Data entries
========================================================================

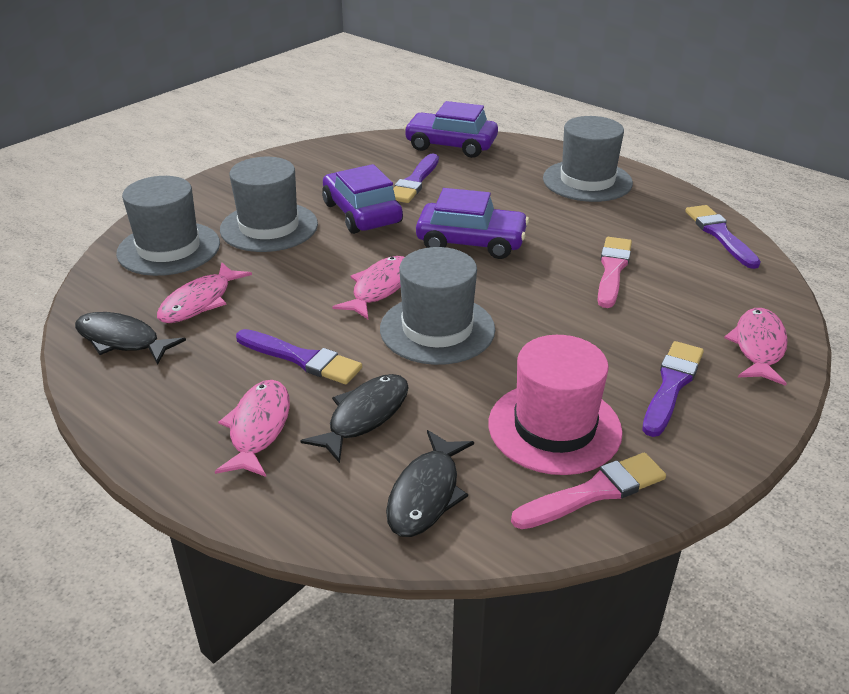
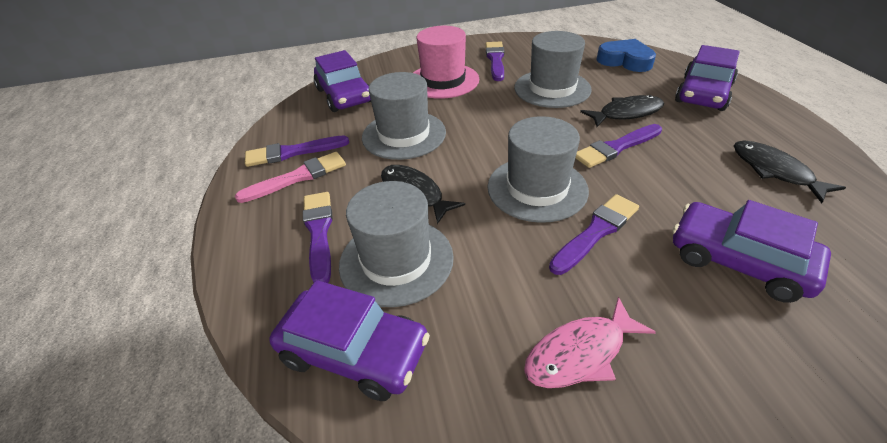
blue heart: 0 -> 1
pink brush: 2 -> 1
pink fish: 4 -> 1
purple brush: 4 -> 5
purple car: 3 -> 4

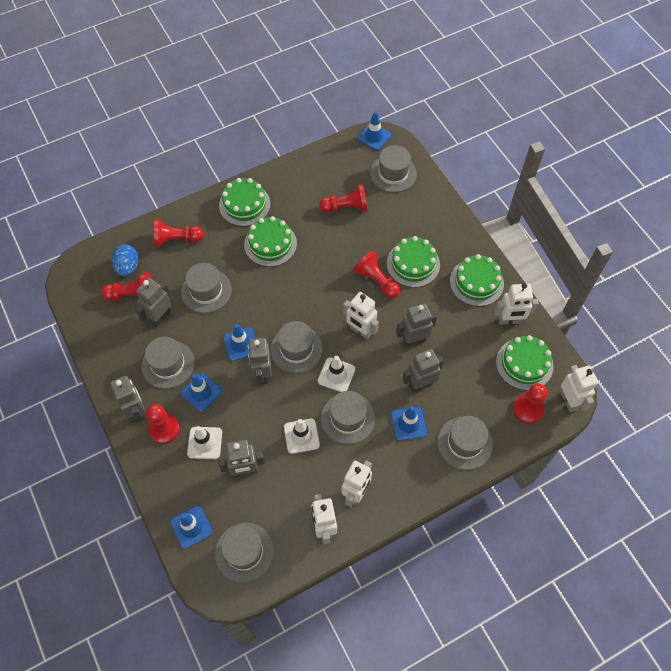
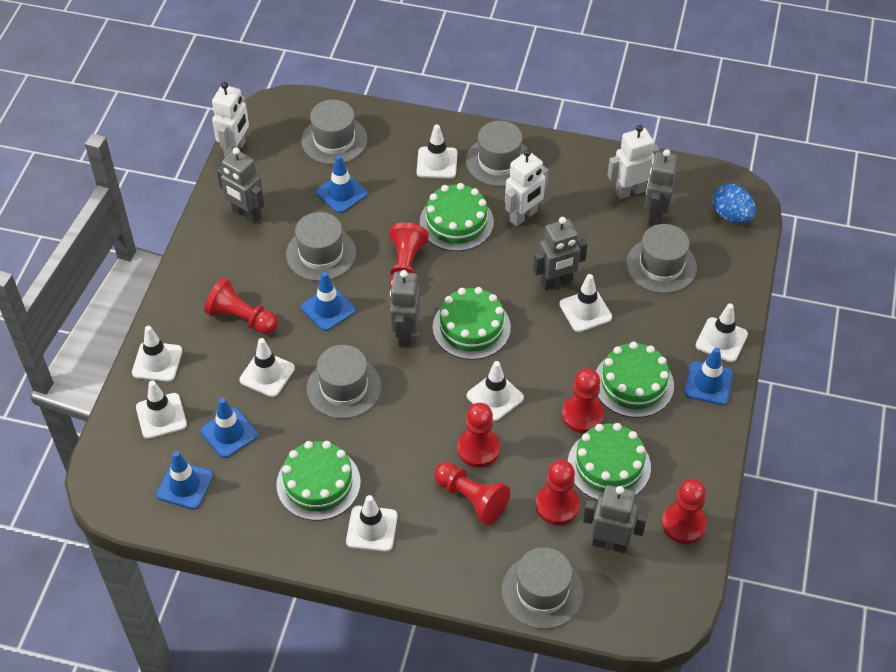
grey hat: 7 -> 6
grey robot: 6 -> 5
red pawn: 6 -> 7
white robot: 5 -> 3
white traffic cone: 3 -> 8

========================================================================

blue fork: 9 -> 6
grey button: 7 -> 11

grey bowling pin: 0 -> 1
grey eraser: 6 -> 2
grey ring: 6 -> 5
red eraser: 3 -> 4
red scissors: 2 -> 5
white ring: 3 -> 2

========================================================================

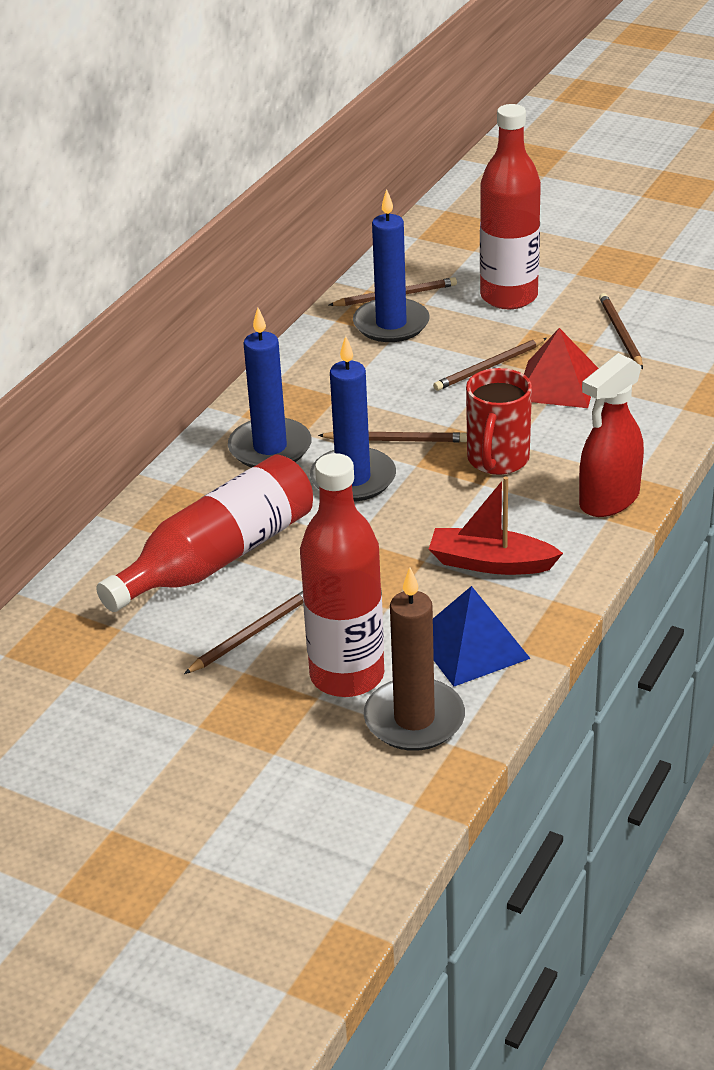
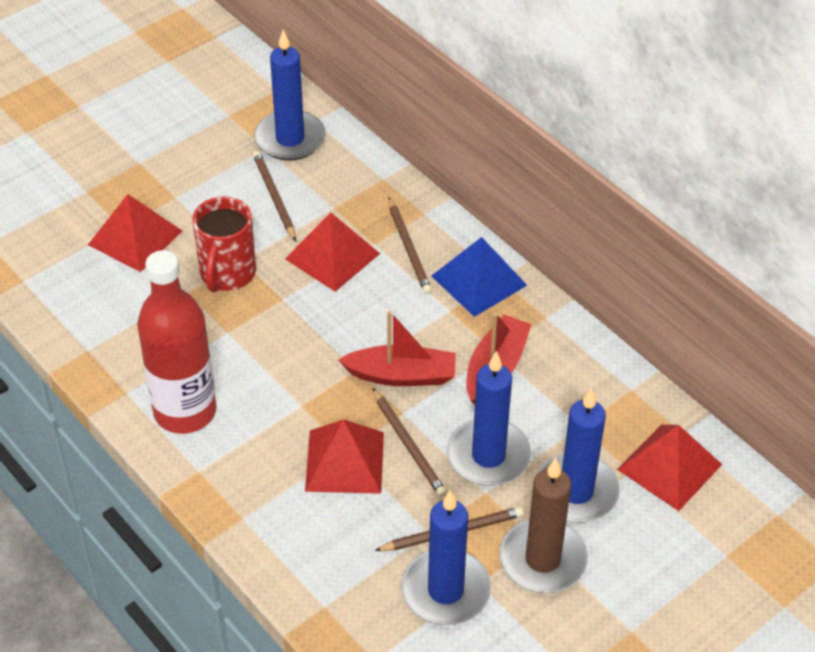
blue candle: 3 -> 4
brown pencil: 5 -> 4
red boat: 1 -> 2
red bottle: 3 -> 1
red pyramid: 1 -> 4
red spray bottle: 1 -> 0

========================================================================

◆ WHAT TO DO
All lines above holding the word "blue" make up the answer; copy each one.

◆ PROBLEM SOLUTION
blue heart: 0 -> 1
blue fork: 9 -> 6
blue candle: 3 -> 4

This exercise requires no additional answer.